_Records shown_.
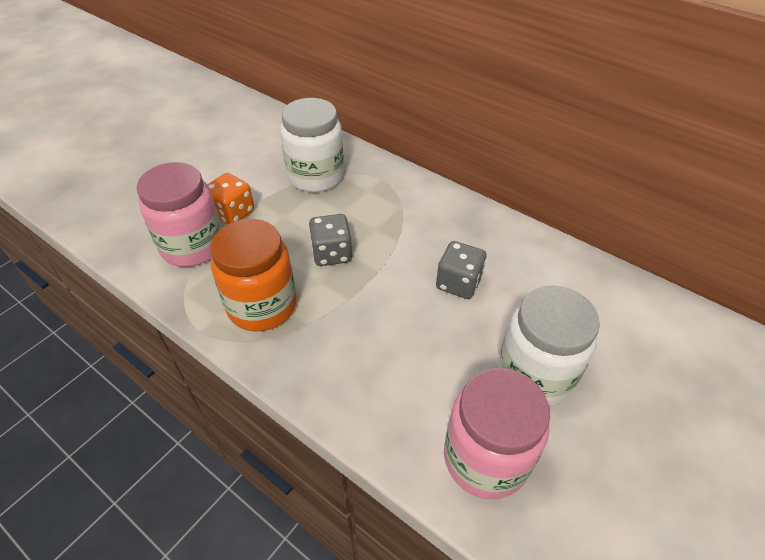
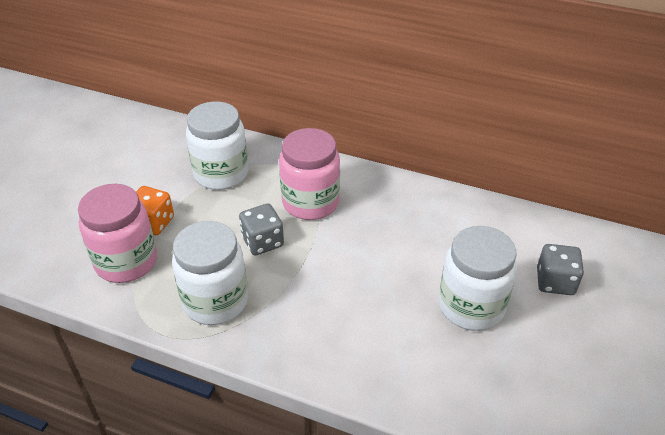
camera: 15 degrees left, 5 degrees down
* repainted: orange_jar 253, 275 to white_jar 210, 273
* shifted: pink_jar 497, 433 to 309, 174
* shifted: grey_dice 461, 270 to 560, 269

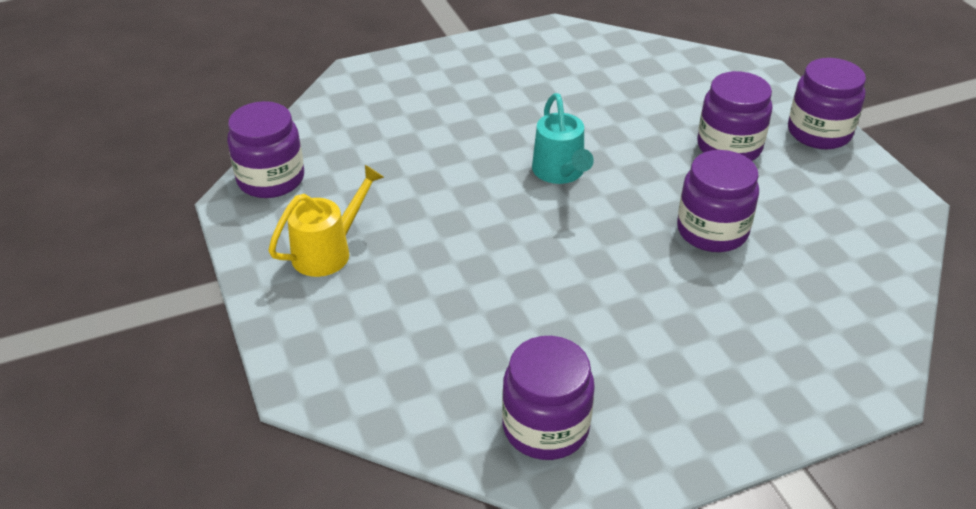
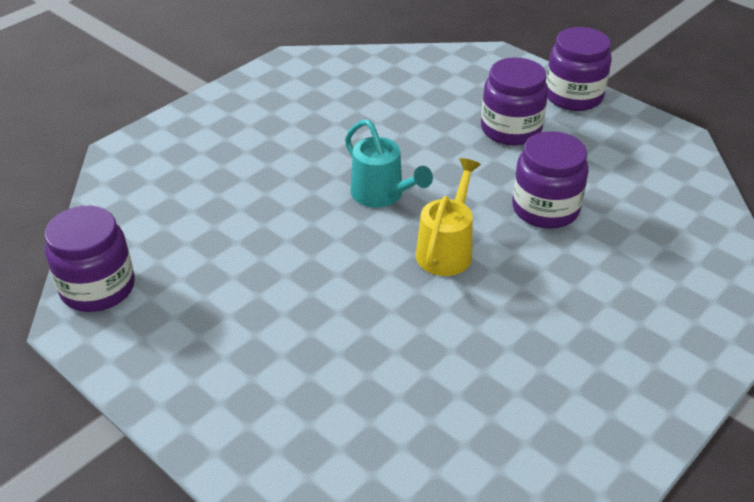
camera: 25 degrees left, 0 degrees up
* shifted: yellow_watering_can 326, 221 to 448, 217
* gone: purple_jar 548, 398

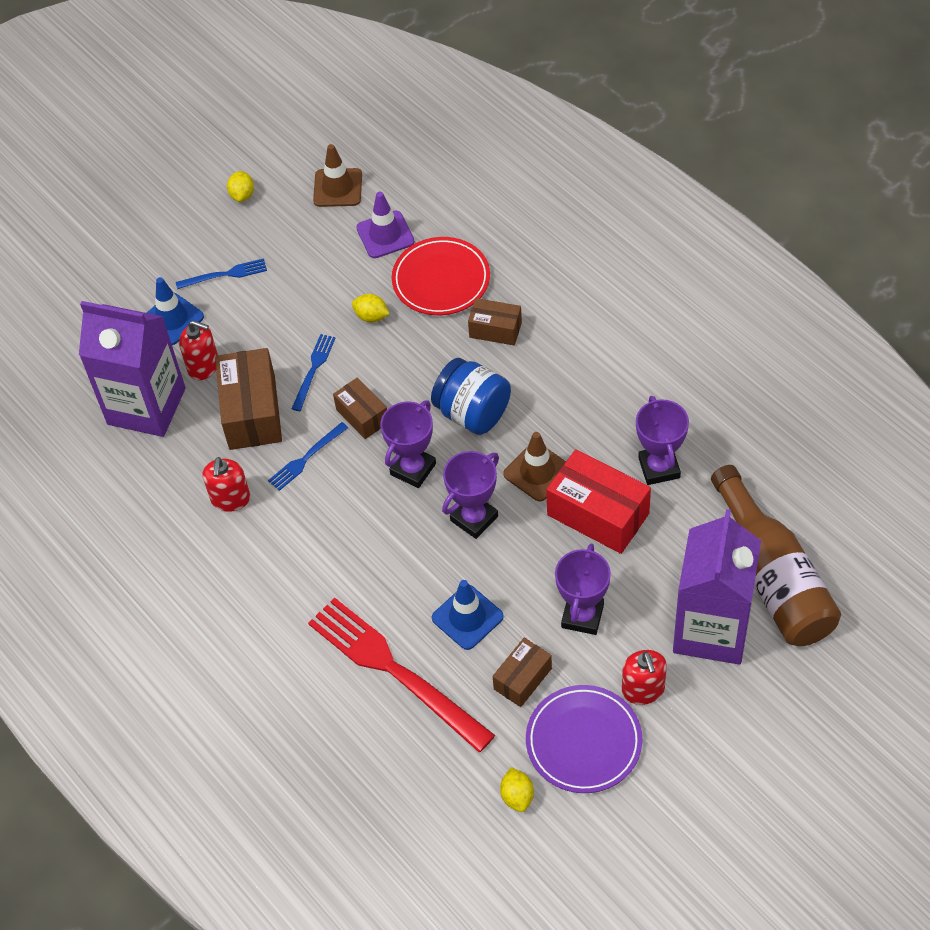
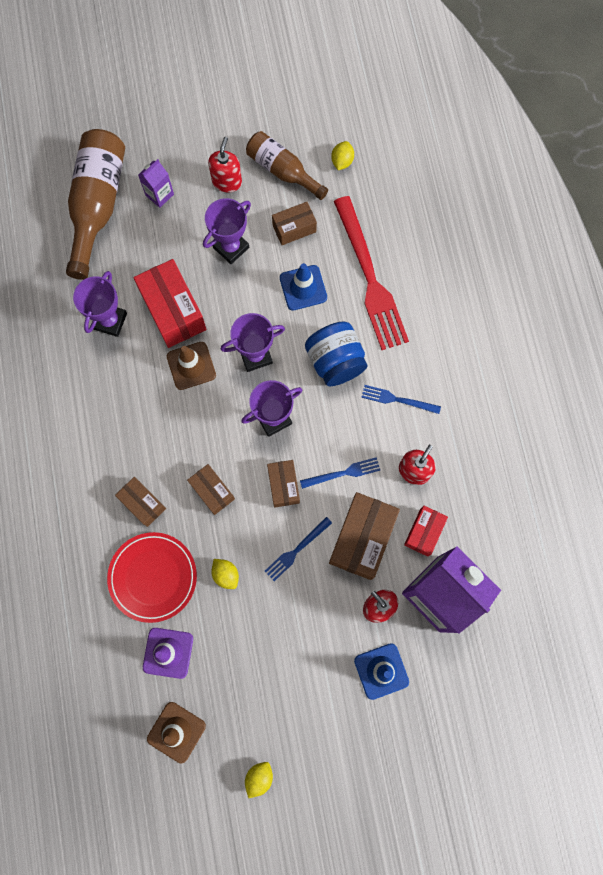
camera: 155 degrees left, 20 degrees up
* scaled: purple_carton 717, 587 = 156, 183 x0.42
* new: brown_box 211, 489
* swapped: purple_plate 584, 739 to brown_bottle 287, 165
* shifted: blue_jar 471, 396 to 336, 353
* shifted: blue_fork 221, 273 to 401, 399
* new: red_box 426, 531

_What the task requires_.
Write the material above out again exactly as it reads, but don't carry over the pictures.

_Task response_.
camera: 15 degrees left, 5 degrees down
* repainted: orange_jar 253, 275 to white_jar 210, 273
* shifted: pink_jar 497, 433 to 309, 174
* shifted: grey_dice 461, 270 to 560, 269

camera: 25 degrees left, 0 degrees up
* shifted: yellow_watering_can 326, 221 to 448, 217
* gone: purple_jar 548, 398

camera: 155 degrees left, 20 degrees up
* scaled: purple_carton 717, 587 = 156, 183 x0.42
* new: brown_box 211, 489
* swapped: purple_plate 584, 739 to brown_bottle 287, 165
* shifted: blue_jar 471, 396 to 336, 353
* shifted: blue_fork 221, 273 to 401, 399
* new: red_box 426, 531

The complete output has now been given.